Task description:
Only the count is expected: the number of lines below that contain "yellow".
━━━ The input ━━━
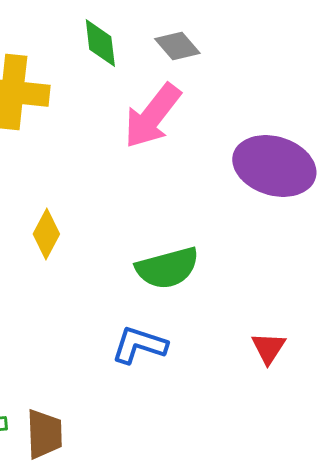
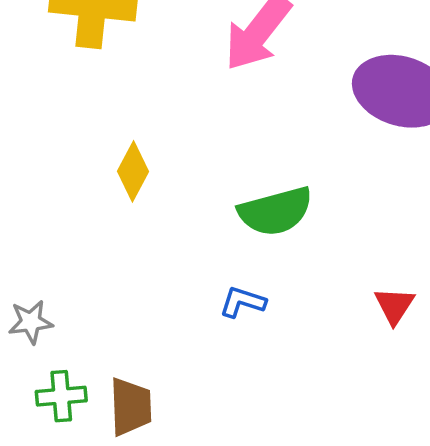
blue L-shape: (139, 345) -> (242, 302), size x0.7

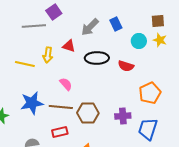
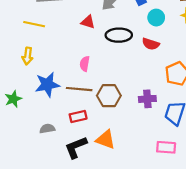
cyan circle: (139, 41) -> (156, 18), moved
yellow arrow: (48, 55) -> (28, 56), moved
yellow line: (25, 64) -> (34, 24), moved
pink semicircle: (66, 84) -> (85, 64), turned -128

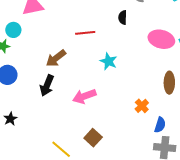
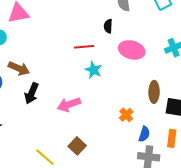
red line: (85, 33) -> (84, 47), moved
pink ellipse: (161, 39) -> (132, 50), moved
brown arrow: (56, 58) -> (19, 68), moved, turned -120

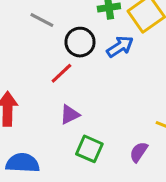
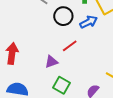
red line: (61, 73) -> (70, 46), moved

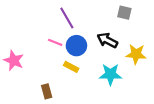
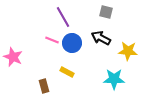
gray square: (124, 13) -> (106, 12), moved
yellow rectangle: (71, 67) -> (67, 72), moved
cyan star: (110, 74) -> (114, 79), moved

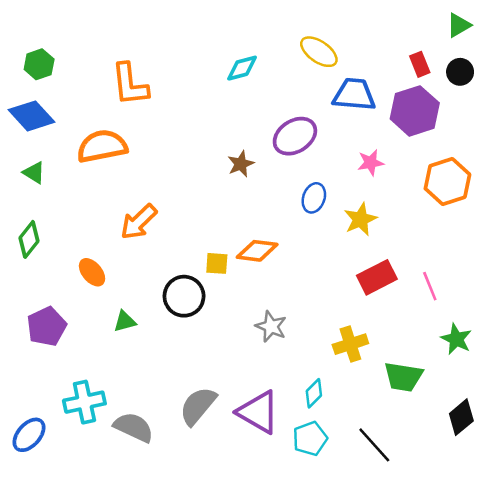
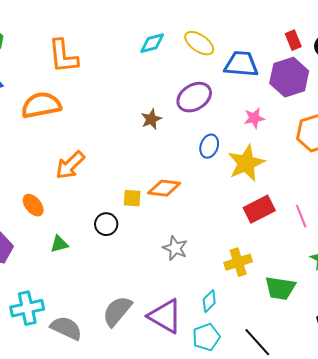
yellow ellipse: (319, 52) -> (199, 43), moved
yellow star: (360, 219) -> (246, 163), size x1.4
black circle: (184, 296) -> (106, 224), size x0.7

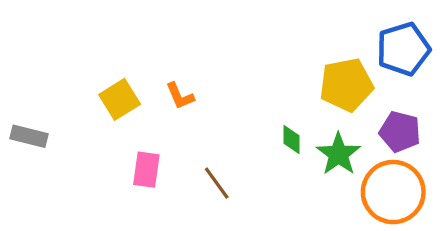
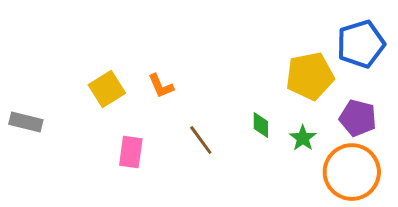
━━━
Solved exercise:
5